#### [Task directions]
In this exercise, print only the lines of the records below from the one with "purple donut: 4 -> 0" through the one with "grey cutting board: 4 -> 3", inclusive. Pictures are not part of the copy.

Stored items:
------------------------------------------------
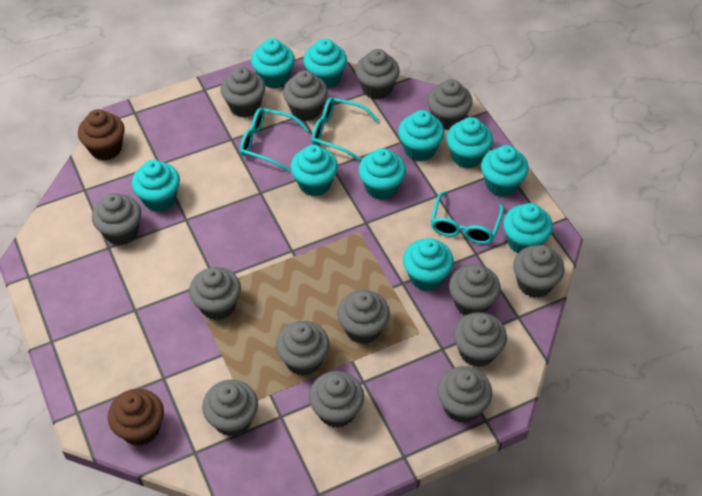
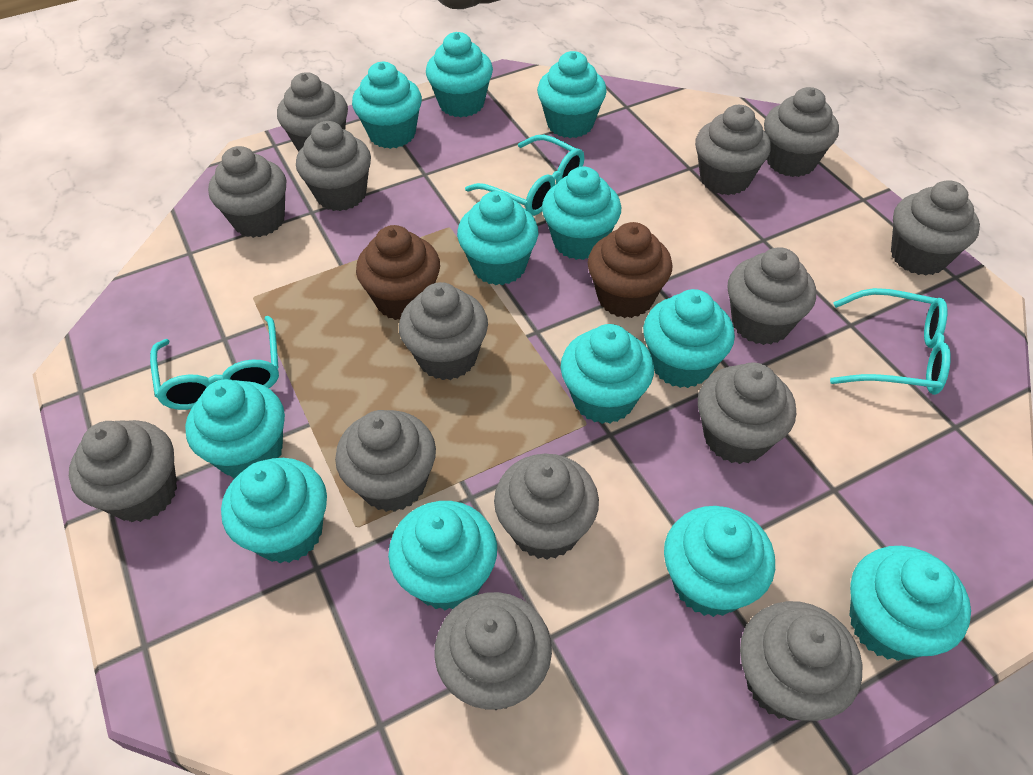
turquoise cupcake: 10 -> 12

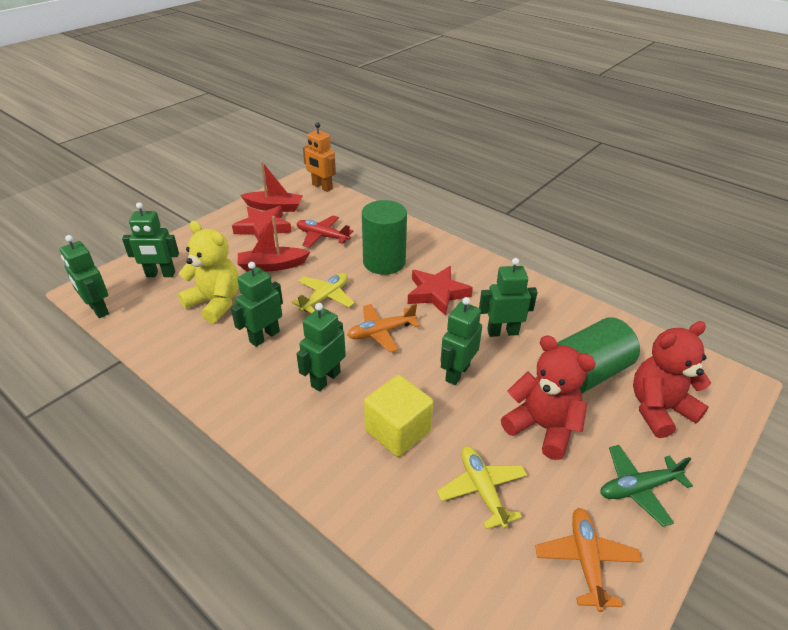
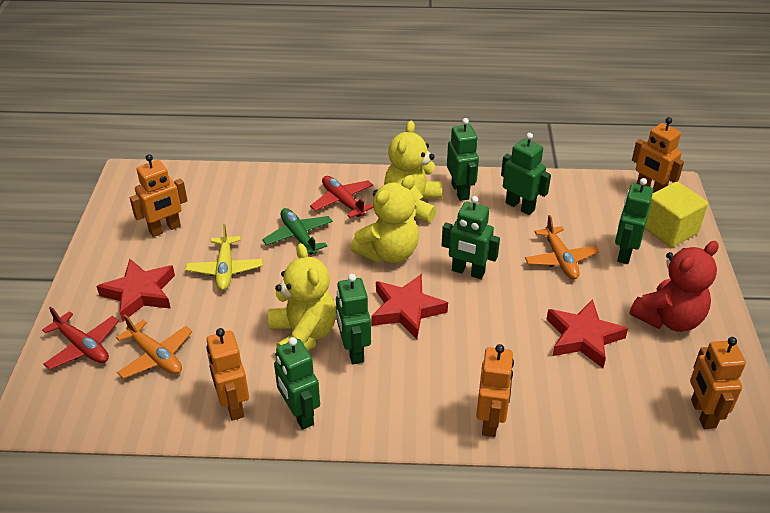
green cylinder: 2 -> 0
orange robot: 1 -> 5
red boat: 2 -> 0
red plane: 1 -> 2
red star: 2 -> 3
red teddy bear: 2 -> 1
yellow plane: 2 -> 1
yellow teddy bear: 1 -> 3

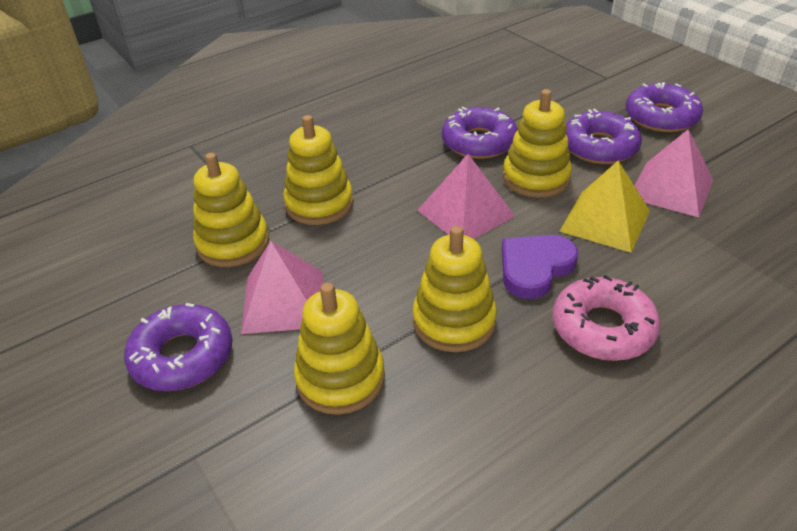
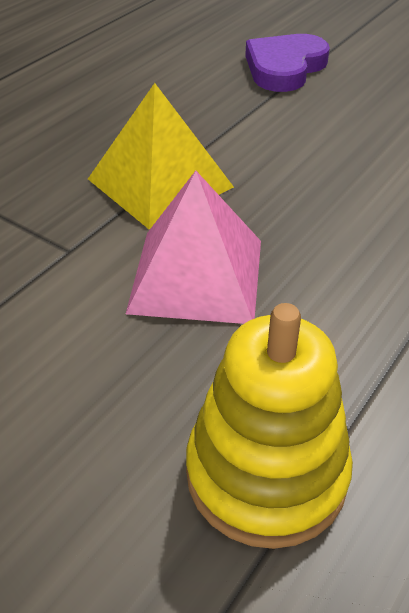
pink donut: 1 -> 0
pink pyramid: 3 -> 1
purple donut: 4 -> 0
yellow stacking toy: 5 -> 1

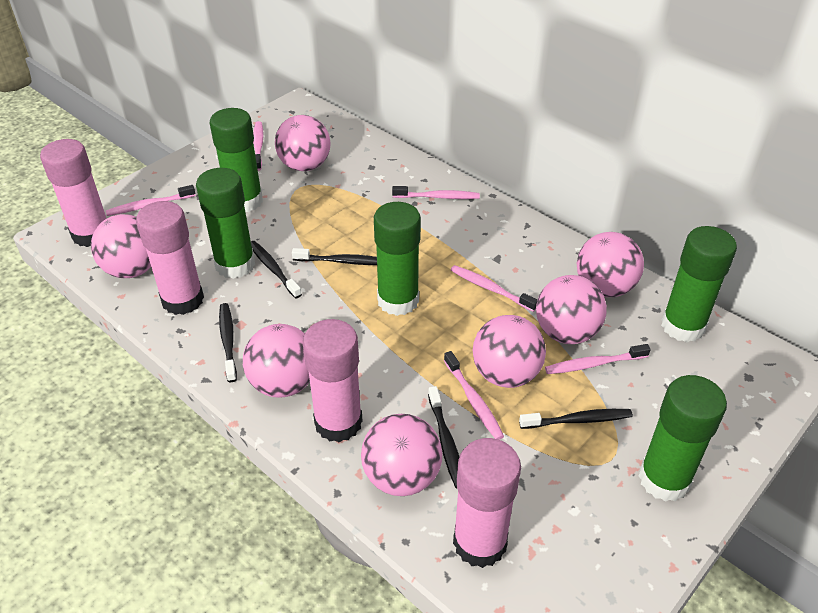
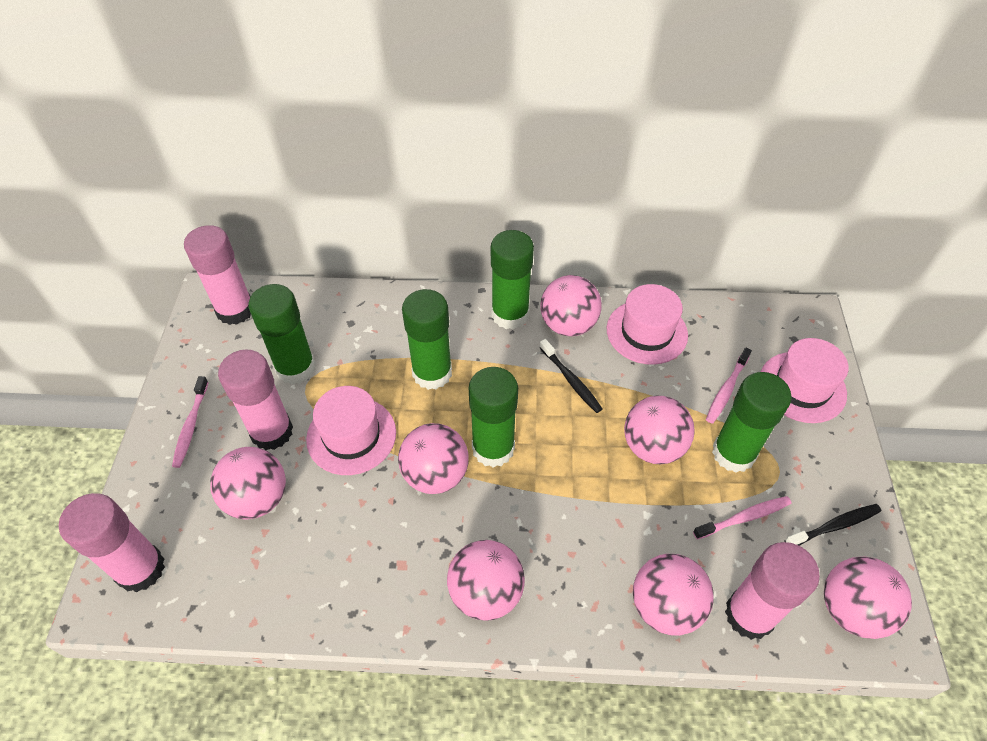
black toothbrush: 5 -> 2
pink hat: 0 -> 3
pink toothbrush: 6 -> 3

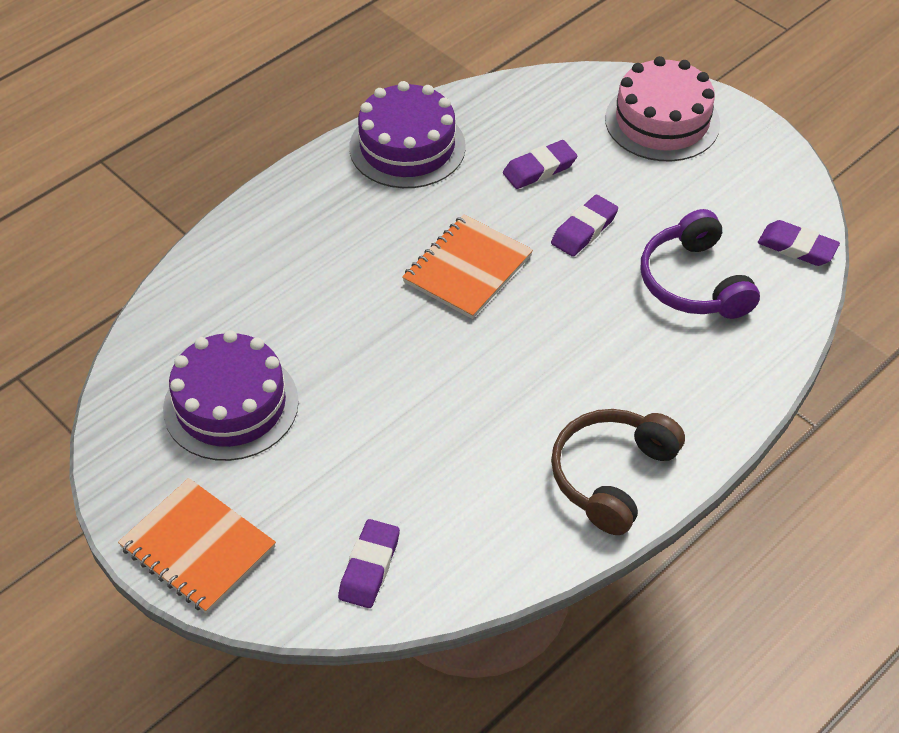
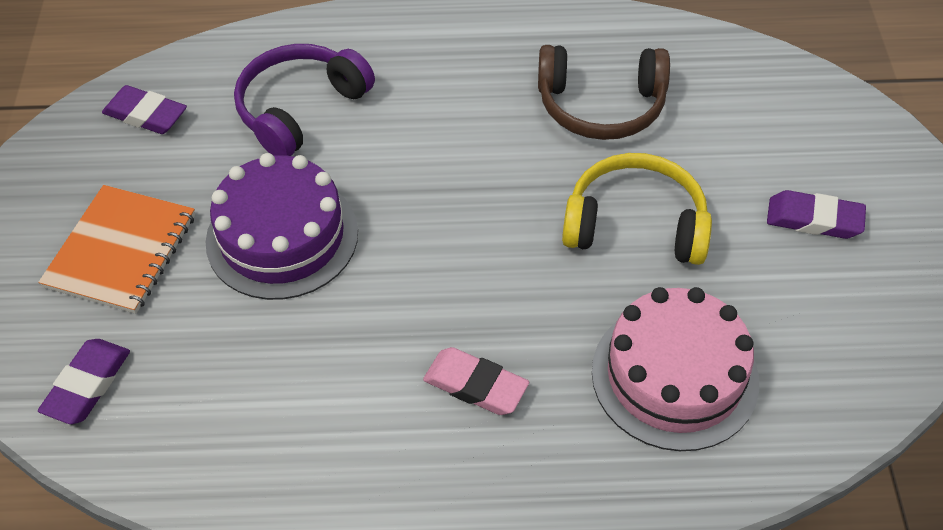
orange notebook: 2 -> 1
pink eraser: 0 -> 1
purple cake: 2 -> 1
purple eraser: 4 -> 3
yellow headphones: 0 -> 1

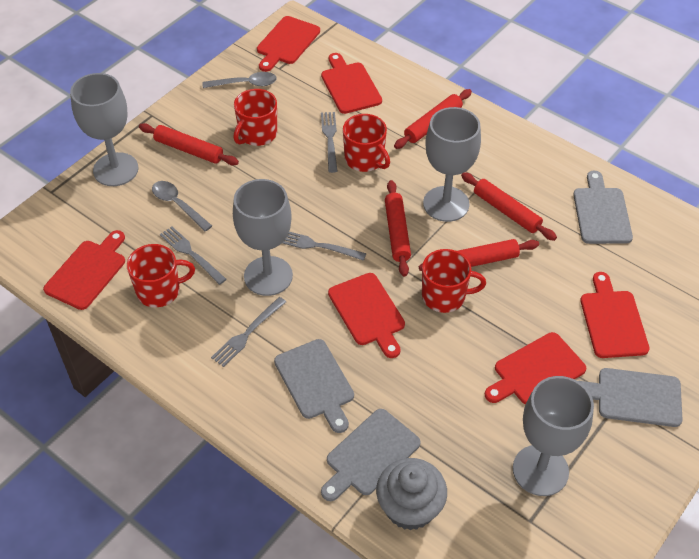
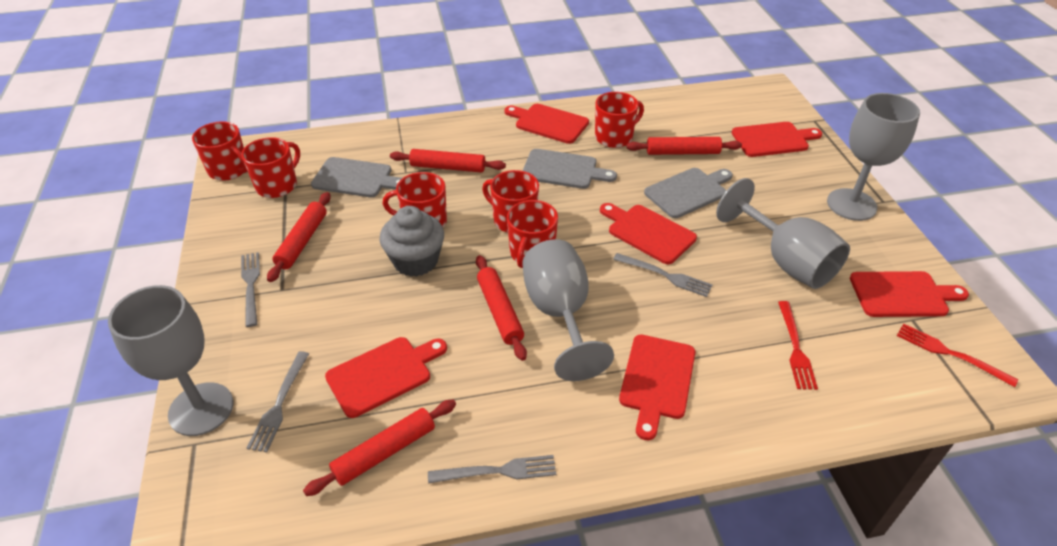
grey cutting board: 4 -> 3
grey spoon: 2 -> 0
red fork: 0 -> 2
red mug: 4 -> 6

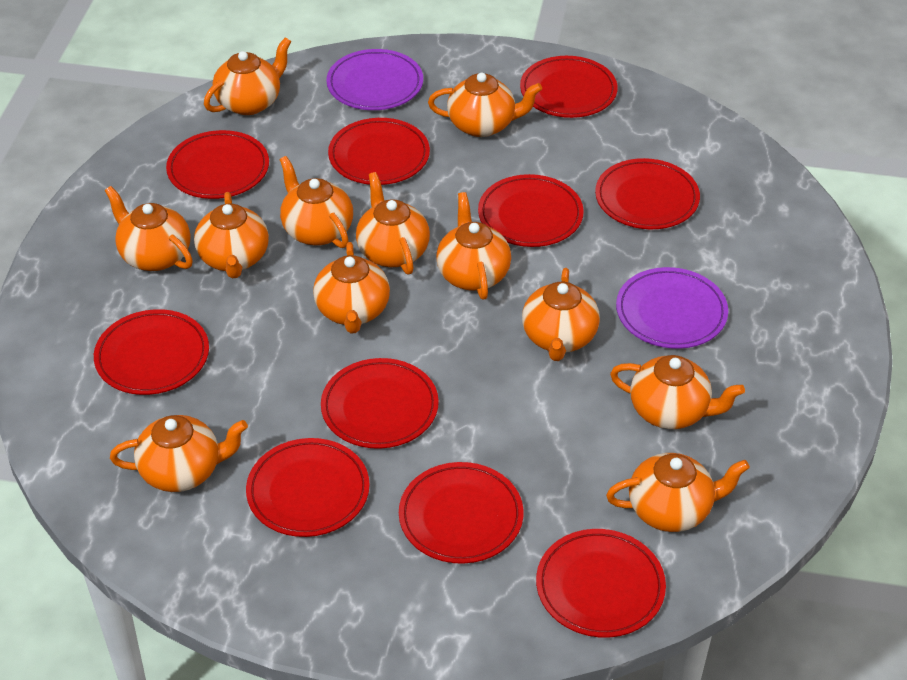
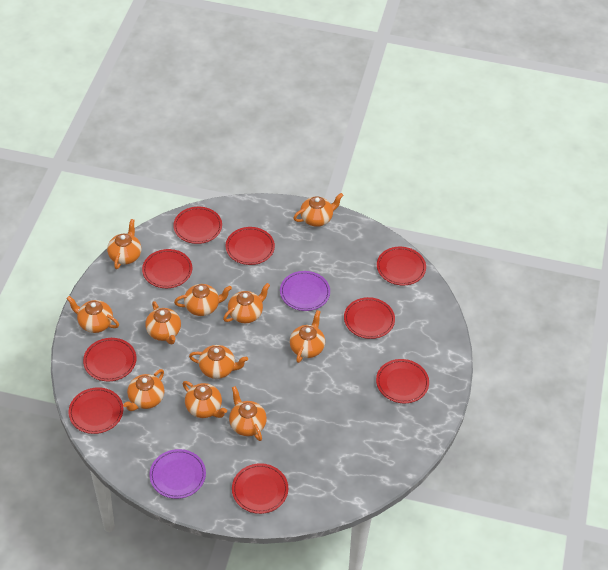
orange teapot: 12 -> 11
red plate: 10 -> 9

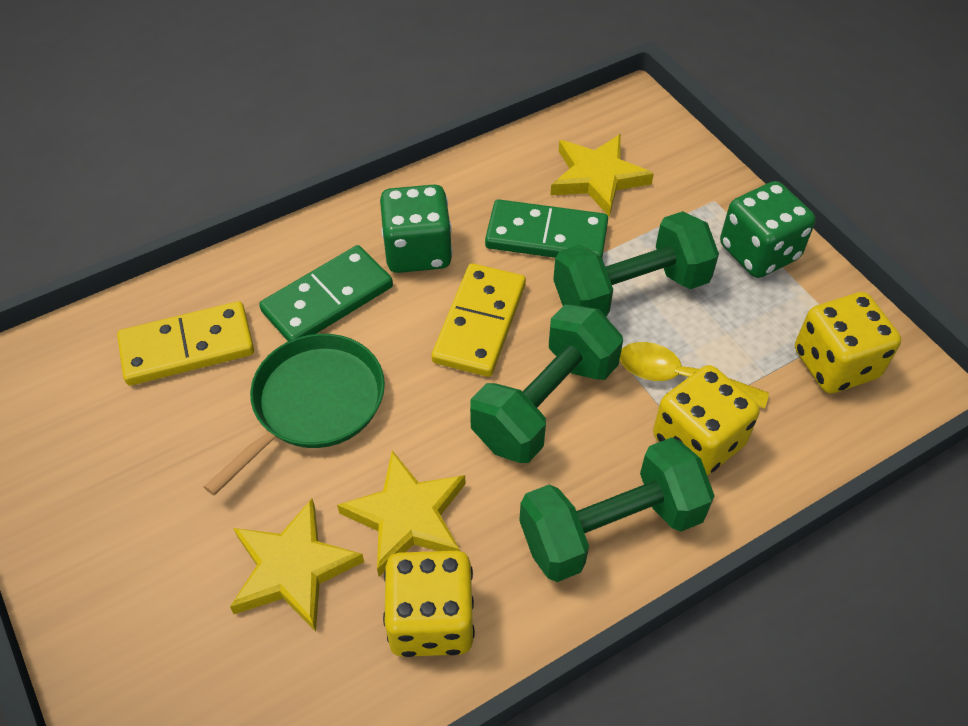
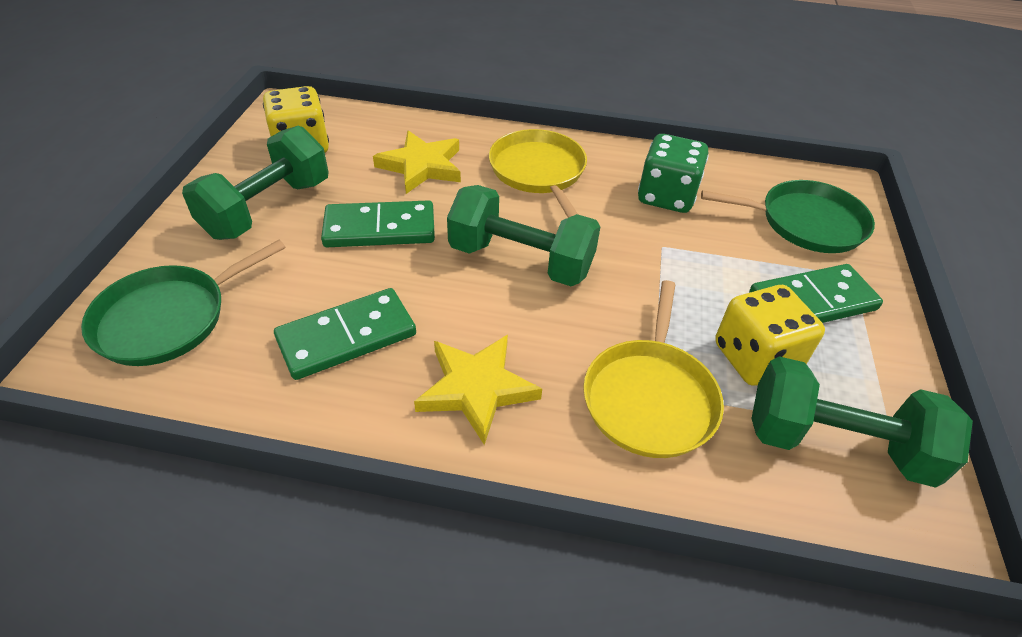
green dice: 2 -> 1
green domino: 2 -> 3
green pan: 1 -> 2
yellow dice: 3 -> 2
yellow domino: 2 -> 0
yellow pan: 0 -> 2
yellow spoon: 1 -> 0
yellow star: 3 -> 2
------------------------------------------------
#### [Expected answer]
purple donut: 4 -> 0
yellow stacking toy: 5 -> 1

black toothbrush: 5 -> 2
pink hat: 0 -> 3
pink toothbrush: 6 -> 3

orange notebook: 2 -> 1
pink eraser: 0 -> 1
purple cake: 2 -> 1
purple eraser: 4 -> 3
yellow headphones: 0 -> 1

grey cutting board: 4 -> 3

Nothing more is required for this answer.